Recorded data ->
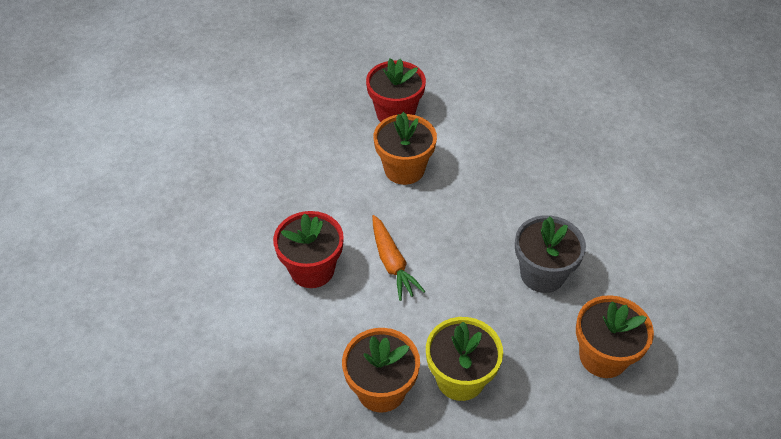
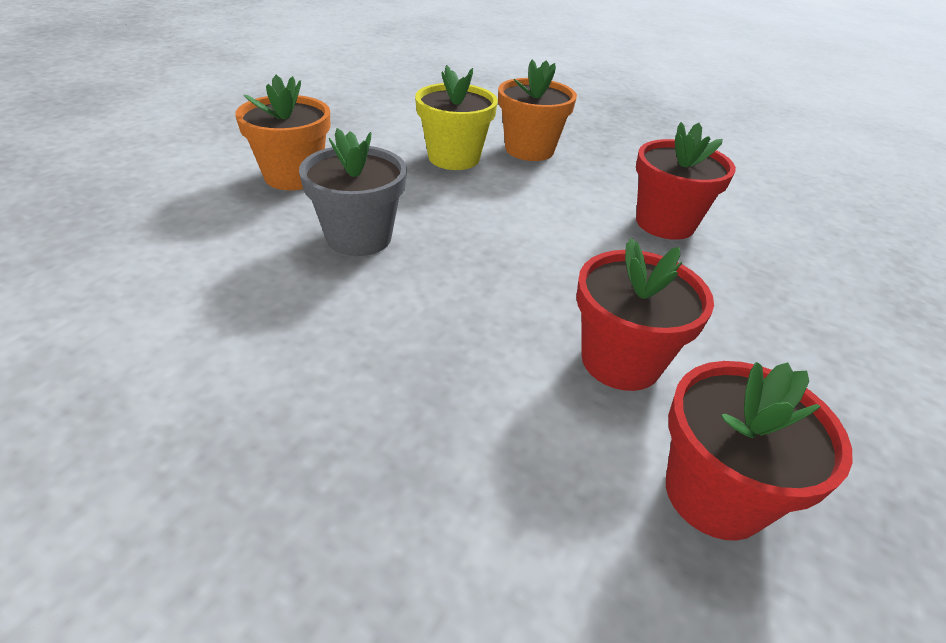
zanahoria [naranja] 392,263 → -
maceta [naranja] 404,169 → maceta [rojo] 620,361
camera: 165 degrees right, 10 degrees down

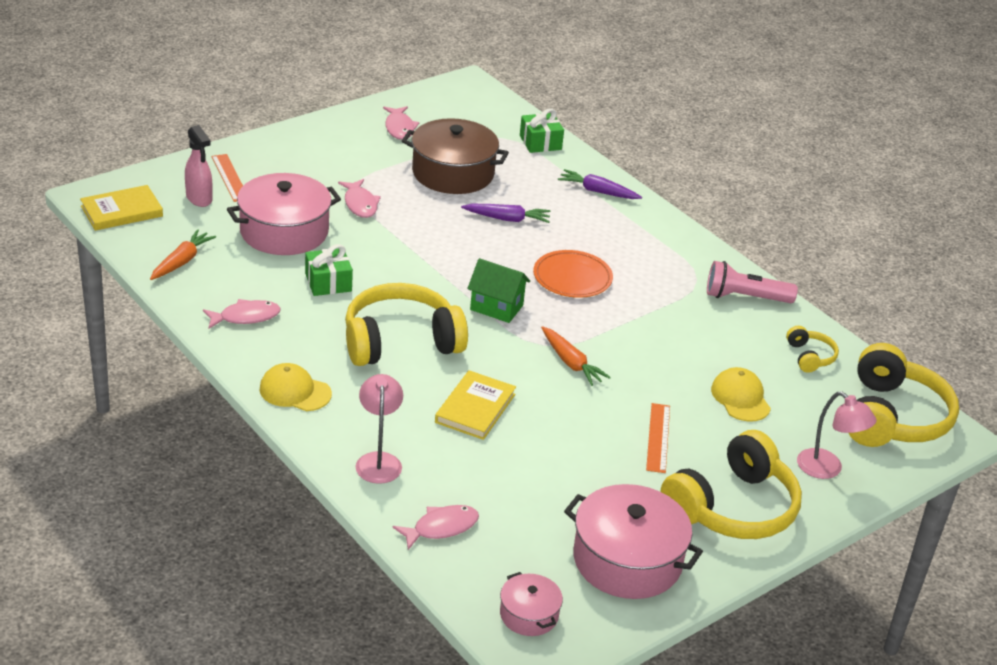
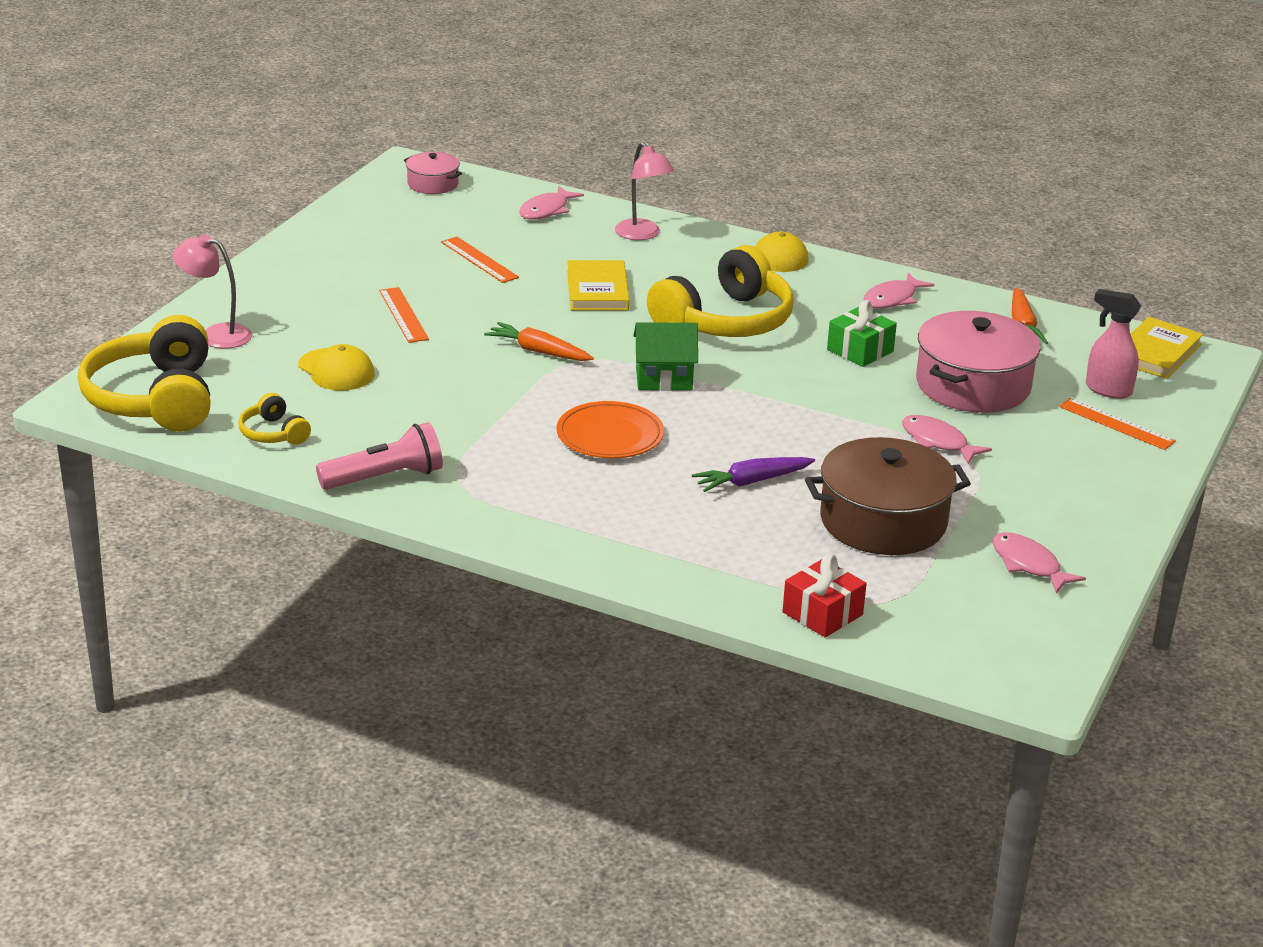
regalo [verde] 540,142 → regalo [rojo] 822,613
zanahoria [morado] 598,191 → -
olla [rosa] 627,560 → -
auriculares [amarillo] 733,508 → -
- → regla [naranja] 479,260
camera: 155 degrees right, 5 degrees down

Instructions for the task -> The response should repeat every entry above exactly and include none of the pictures.

Completed task ->
zanahoria [naranja] 392,263 → -
maceta [naranja] 404,169 → maceta [rojo] 620,361
camera: 165 degrees right, 10 degrees down

regalo [verde] 540,142 → regalo [rojo] 822,613
zanahoria [morado] 598,191 → -
olla [rosa] 627,560 → -
auriculares [amarillo] 733,508 → -
- → regla [naranja] 479,260
camera: 155 degrees right, 5 degrees down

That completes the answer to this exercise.